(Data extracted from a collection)
⁂
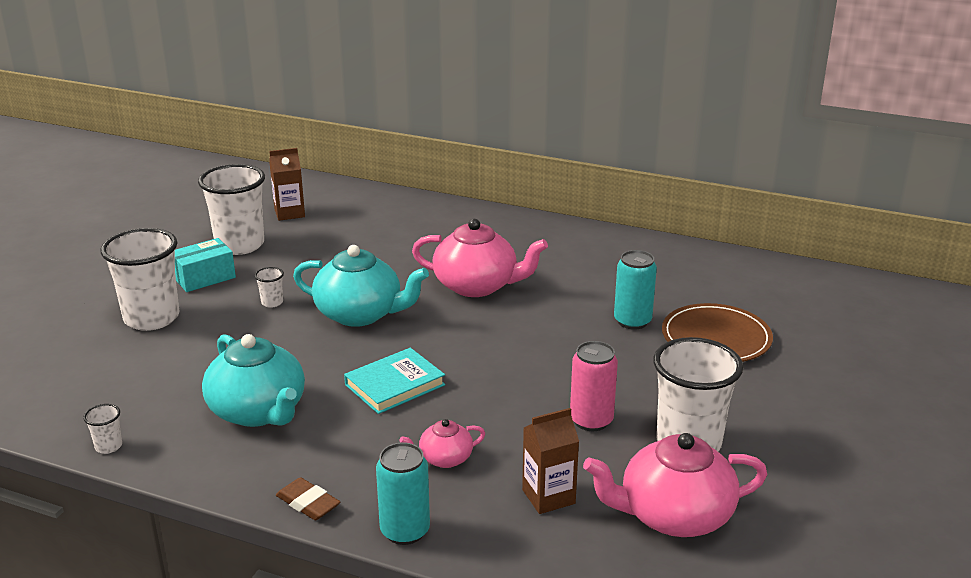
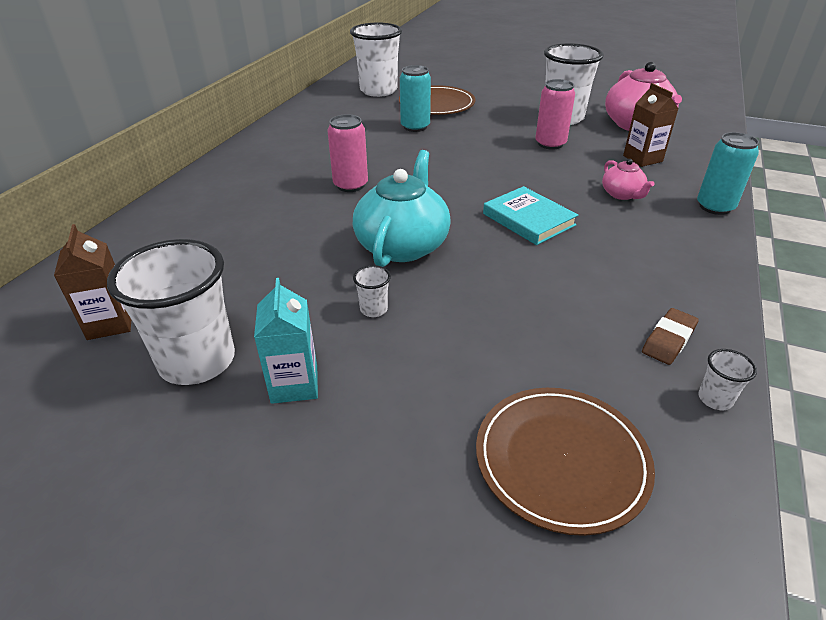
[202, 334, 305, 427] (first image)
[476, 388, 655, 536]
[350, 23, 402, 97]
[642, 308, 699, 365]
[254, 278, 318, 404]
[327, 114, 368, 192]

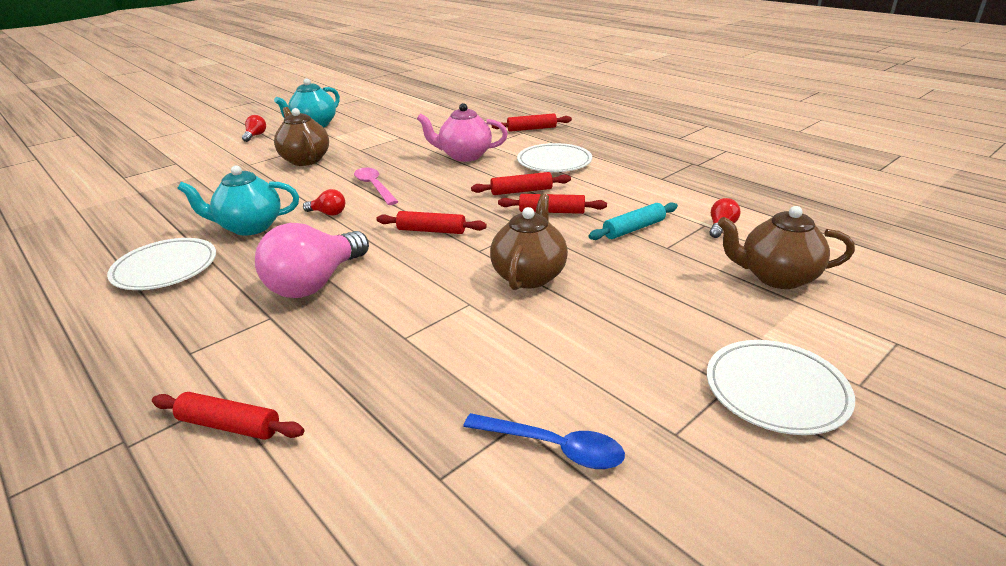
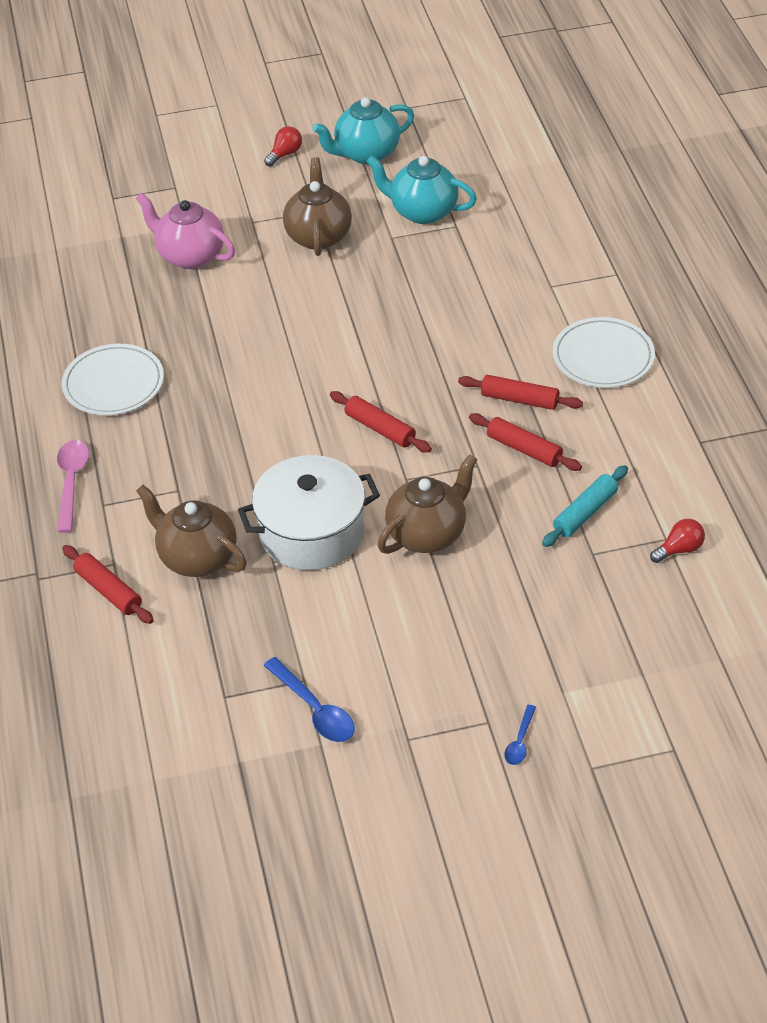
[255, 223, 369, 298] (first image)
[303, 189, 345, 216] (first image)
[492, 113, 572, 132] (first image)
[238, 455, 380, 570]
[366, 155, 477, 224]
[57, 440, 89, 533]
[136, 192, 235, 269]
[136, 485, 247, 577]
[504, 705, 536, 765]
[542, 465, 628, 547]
⁂
■ PROBLEM TO WORK ON:
From the first line to the last, retype the data exactly, but omit every image.

■ SOLUTION TO THIS EXERCISE:
[202, 334, 305, 427] (first image)
[476, 388, 655, 536]
[350, 23, 402, 97]
[642, 308, 699, 365]
[254, 278, 318, 404]
[327, 114, 368, 192]

[255, 223, 369, 298] (first image)
[303, 189, 345, 216] (first image)
[492, 113, 572, 132] (first image)
[238, 455, 380, 570]
[366, 155, 477, 224]
[57, 440, 89, 533]
[136, 192, 235, 269]
[136, 485, 247, 577]
[504, 705, 536, 765]
[542, 465, 628, 547]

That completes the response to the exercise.